Supplied material:
++++++++++++++++++++

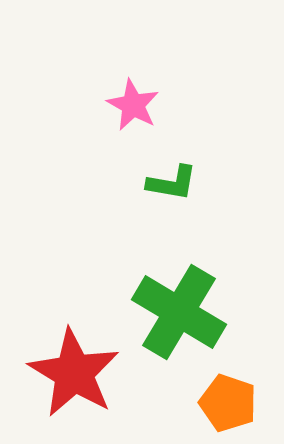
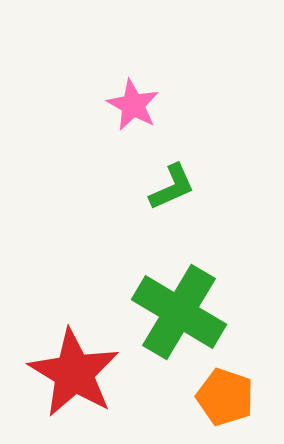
green L-shape: moved 4 px down; rotated 34 degrees counterclockwise
orange pentagon: moved 3 px left, 6 px up
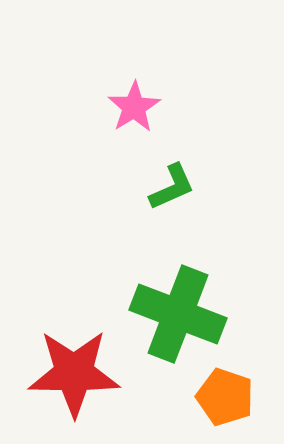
pink star: moved 1 px right, 2 px down; rotated 12 degrees clockwise
green cross: moved 1 px left, 2 px down; rotated 10 degrees counterclockwise
red star: rotated 30 degrees counterclockwise
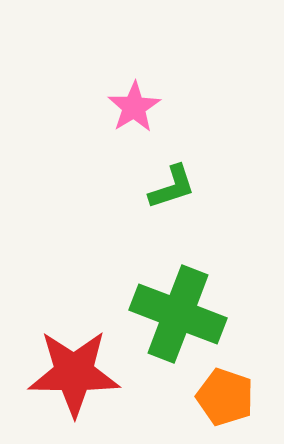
green L-shape: rotated 6 degrees clockwise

++++++++++++++++++++

What to do: Please write out the lines in the records above word for word, leaving out the pictures.

Solved exercise:
green L-shape: moved 4 px down; rotated 34 degrees counterclockwise
orange pentagon: moved 3 px left, 6 px up
pink star: moved 1 px right, 2 px down; rotated 12 degrees clockwise
green cross: moved 1 px left, 2 px down; rotated 10 degrees counterclockwise
red star: rotated 30 degrees counterclockwise
green L-shape: rotated 6 degrees clockwise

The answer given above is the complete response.